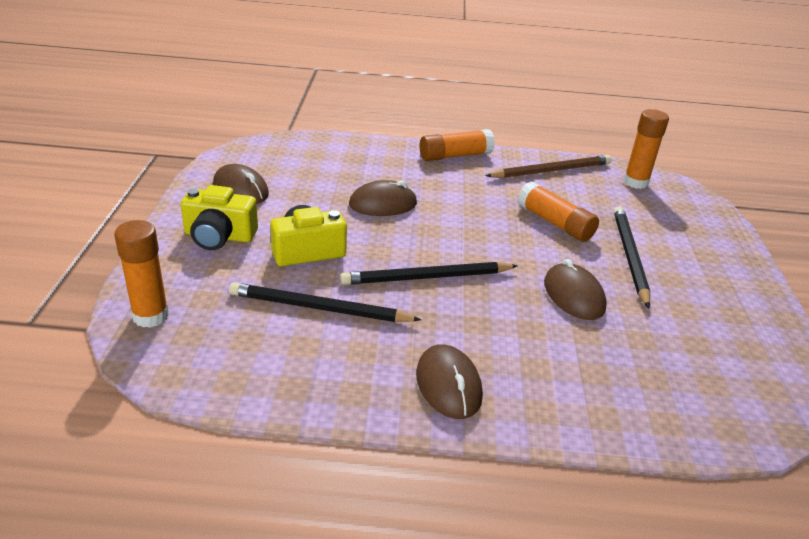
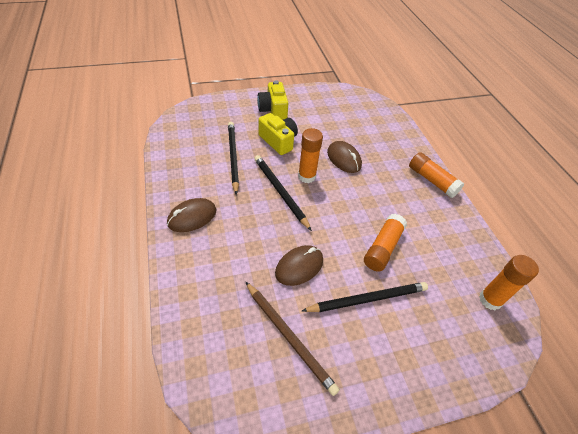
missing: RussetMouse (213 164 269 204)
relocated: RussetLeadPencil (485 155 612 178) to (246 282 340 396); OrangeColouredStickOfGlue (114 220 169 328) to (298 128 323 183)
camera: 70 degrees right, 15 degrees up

--

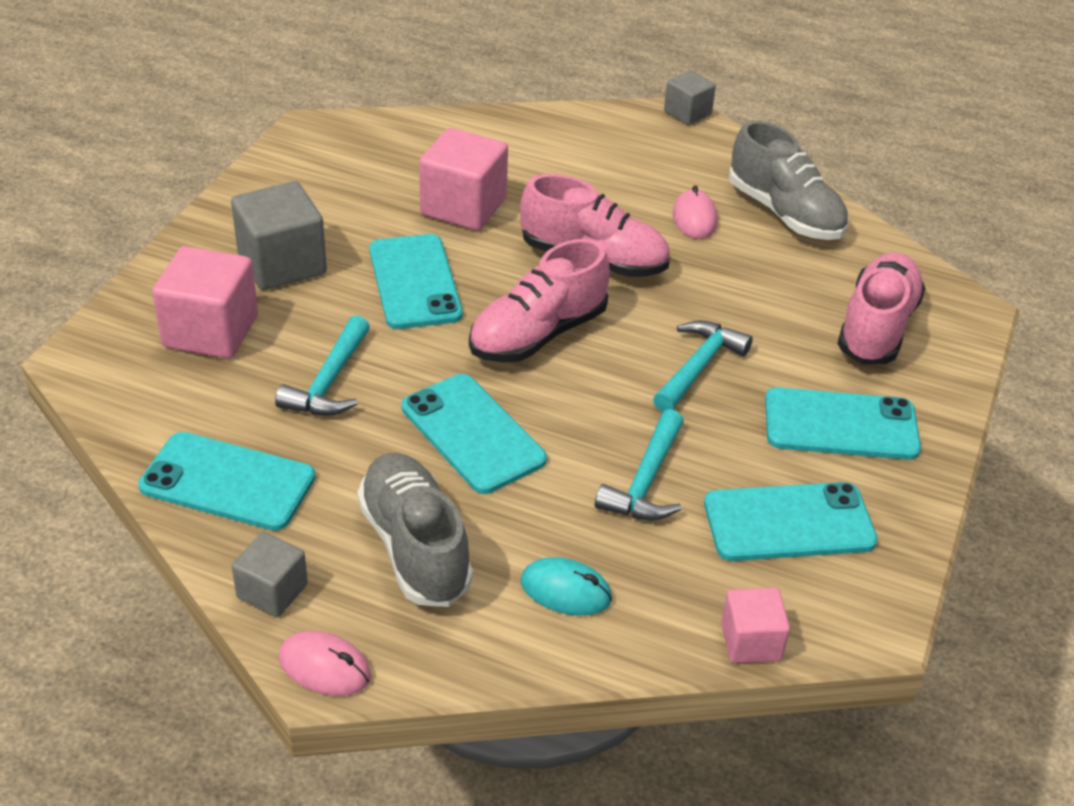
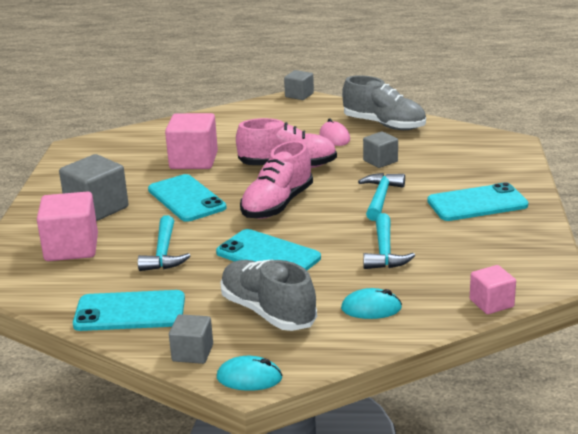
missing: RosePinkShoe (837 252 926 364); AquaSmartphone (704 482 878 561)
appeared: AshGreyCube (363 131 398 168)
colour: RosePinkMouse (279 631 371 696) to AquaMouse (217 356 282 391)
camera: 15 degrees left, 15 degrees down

● **Exercise details**
Only lines with the word "missing" are wanted, so copy each one from the records.

● **Expected answer**
missing: RussetMouse (213 164 269 204)
missing: RosePinkShoe (837 252 926 364); AquaSmartphone (704 482 878 561)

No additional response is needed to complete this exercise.